_Your goal:_ Repeat only the lines from the one containing "T101: NMOS (G" to the final line below, exactly as they read, and leave every picture out.
+++
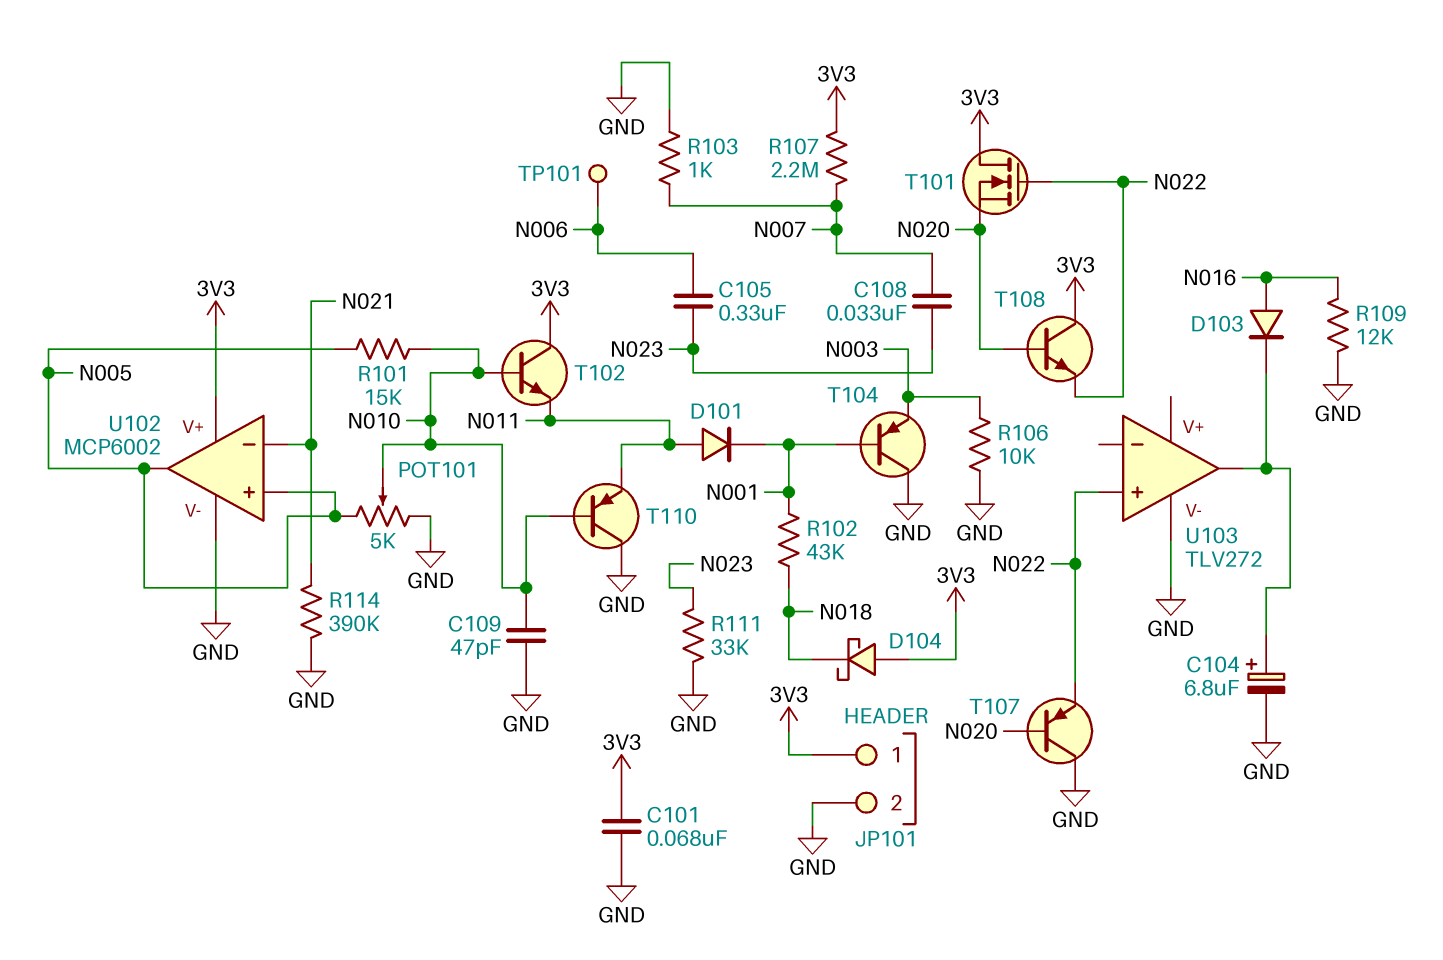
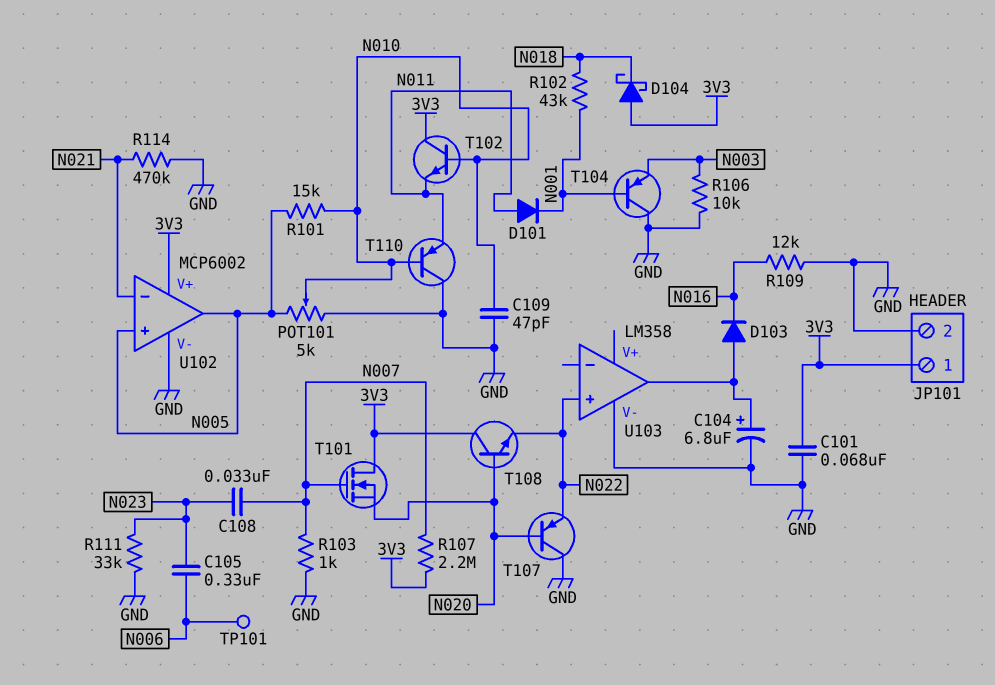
D103: diode (A N016, K U103/out) -> diode (A U103/out, K N016)
R114: 390k (GND, N021) -> 470k (GND, N021)
T101: NMOS (G N022, D 3V3, S N020) -> NMOS (G N007, D 3V3, S N020)
U103: TLV272 -> LM358

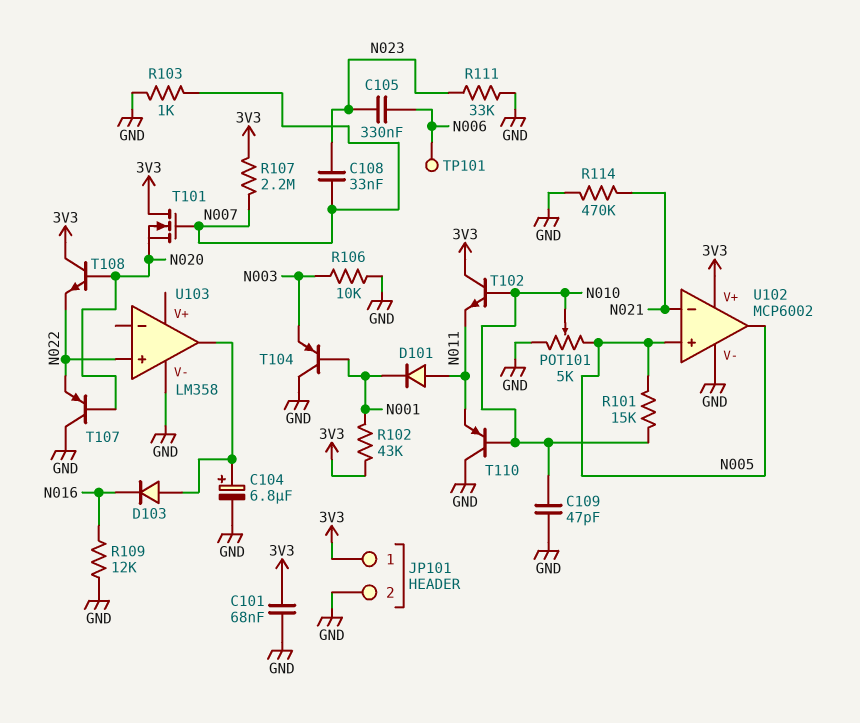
D104: schottky (A 3V3, K N018) -> none
R102: 43k (N001, N018) -> 43k (3V3, N001)

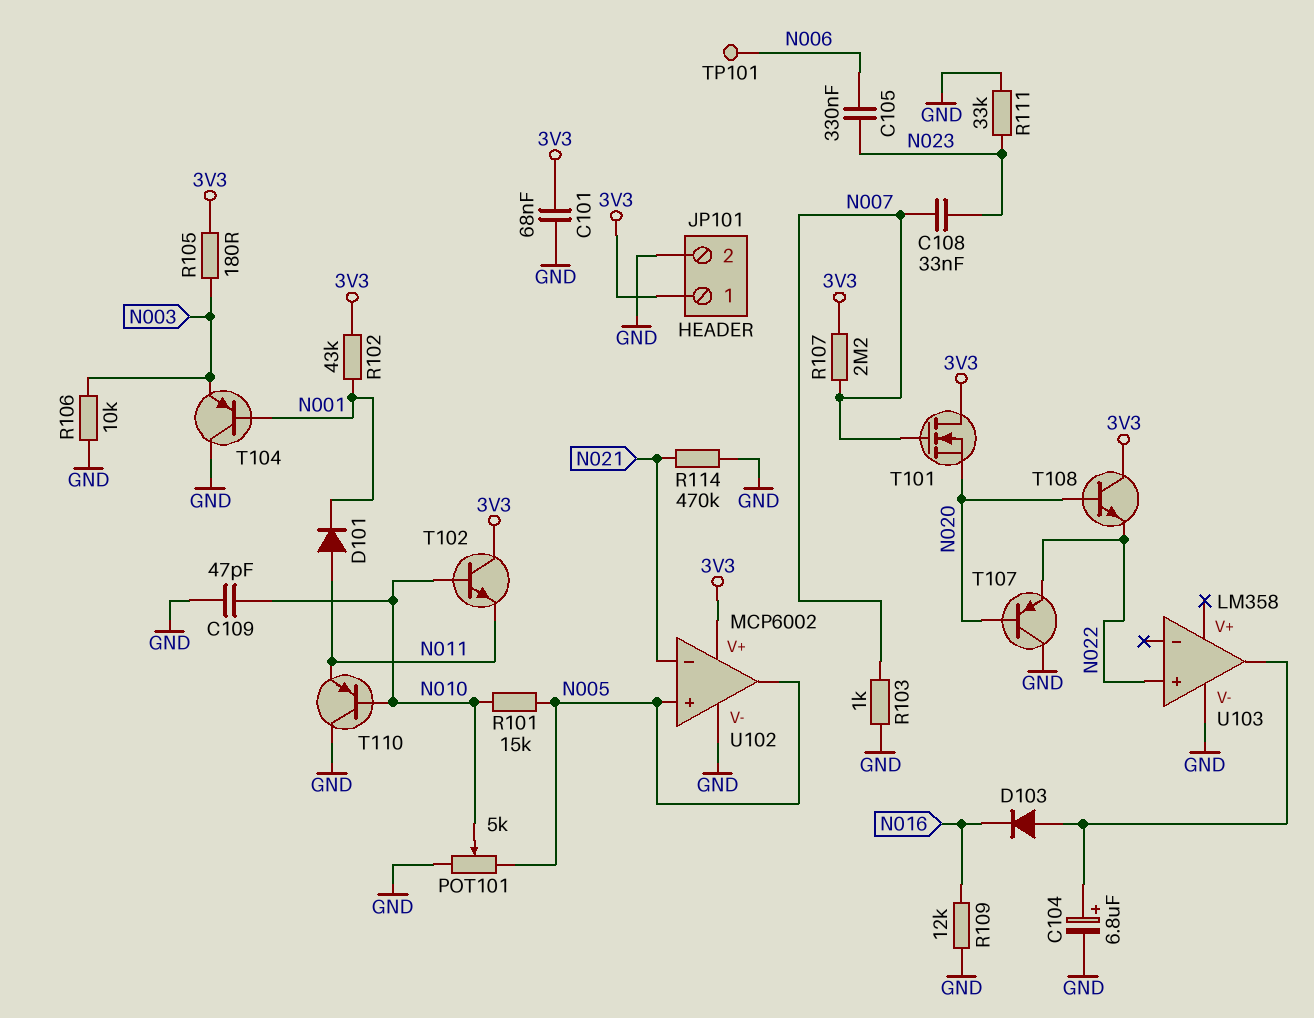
R105: none -> 180 (3V3, N003)

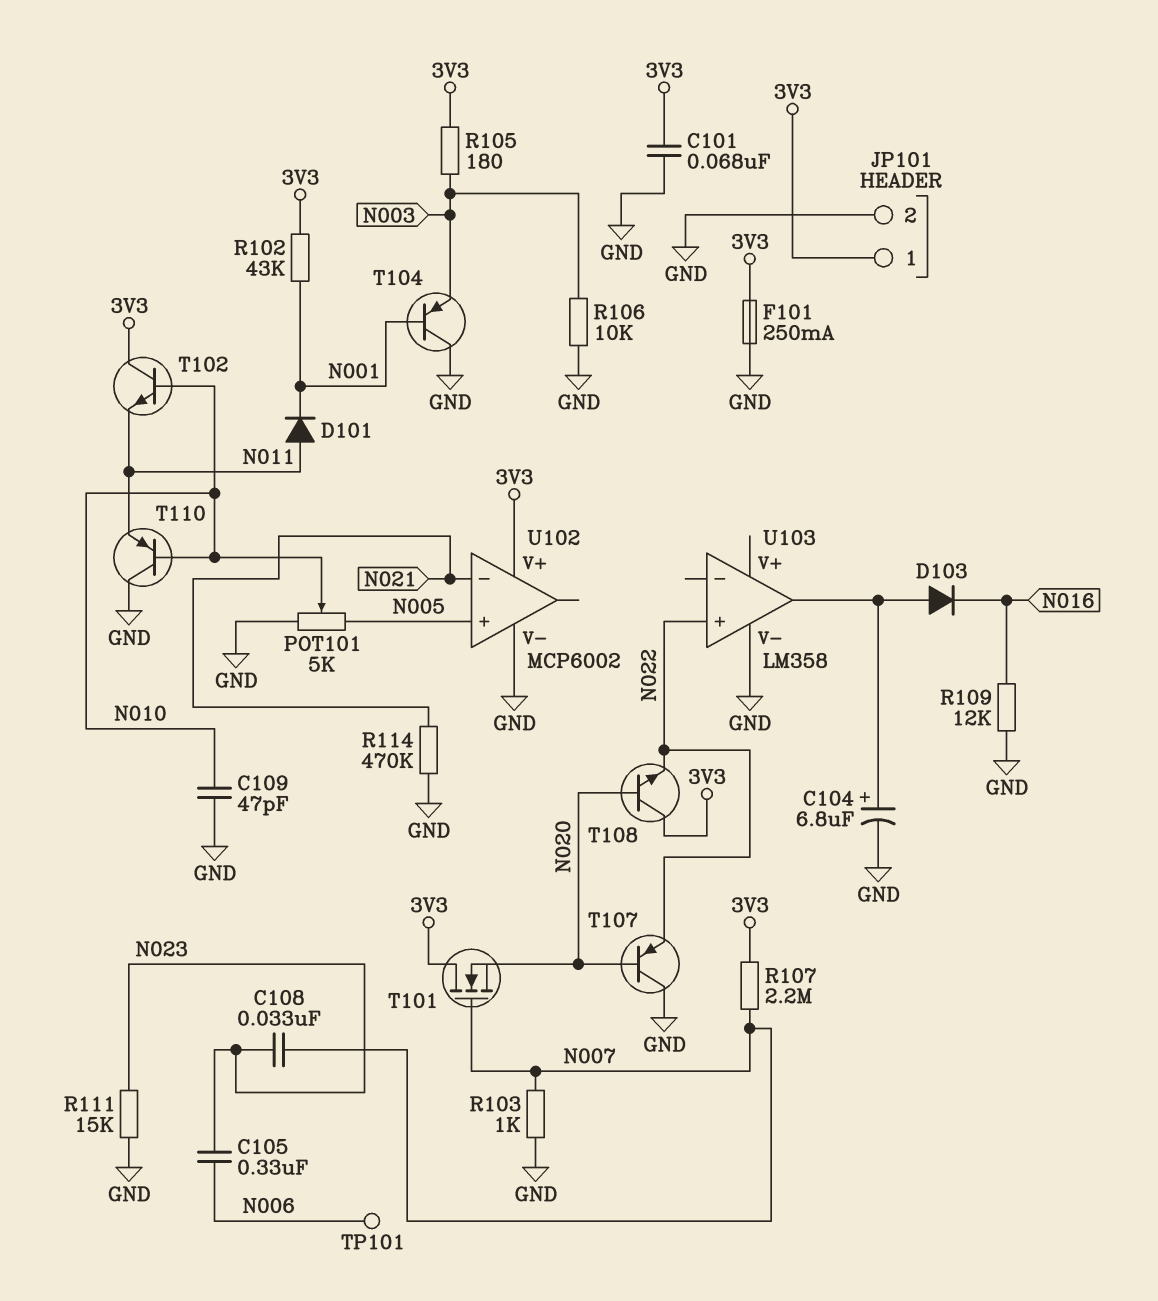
F101: none -> 250mA (3V3, GND)
R101: 15k (N005, N010) -> none
R111: 33k (GND, N023) -> 15k (GND, N023)
U102 pin out: N005 -> none

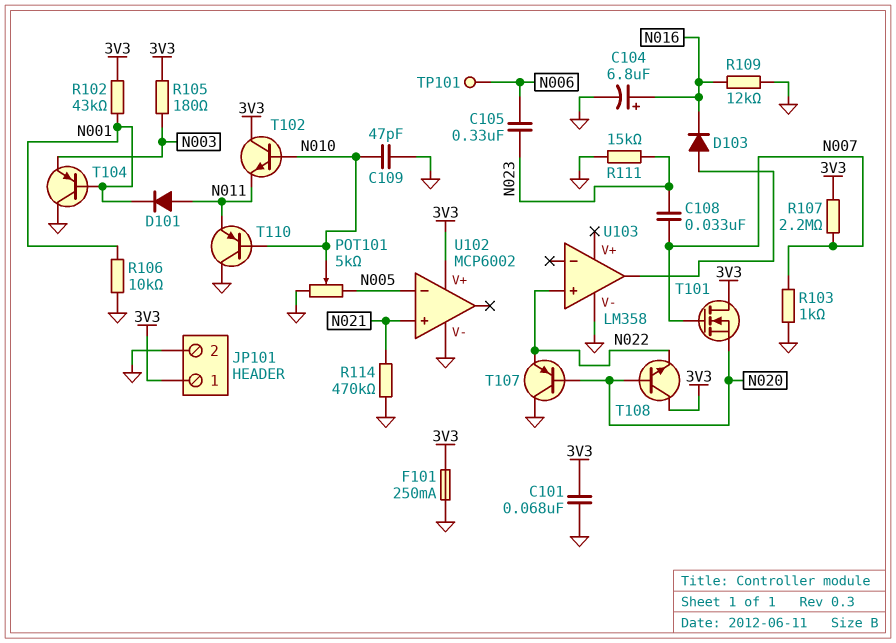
C104: 6.8uF (plus U103/out, minus GND) -> 6.8uF (plus N016, minus GND)
R106: 10k (GND, N003) -> 10k (GND, N001)
U102 pin in+: N005 -> N021
U102 pin in-: N021 -> N005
+++
_Problem solution:_
T101: NMOS (G N022, D 3V3, S N020) -> NMOS (G N007, D 3V3, S N020)
U103: TLV272 -> LM358

D104: schottky (A 3V3, K N018) -> none
R102: 43k (N001, N018) -> 43k (3V3, N001)

R105: none -> 180 (3V3, N003)

F101: none -> 250mA (3V3, GND)
R101: 15k (N005, N010) -> none
R111: 33k (GND, N023) -> 15k (GND, N023)
U102 pin out: N005 -> none

C104: 6.8uF (plus U103/out, minus GND) -> 6.8uF (plus N016, minus GND)
R106: 10k (GND, N003) -> 10k (GND, N001)
U102 pin in+: N005 -> N021
U102 pin in-: N021 -> N005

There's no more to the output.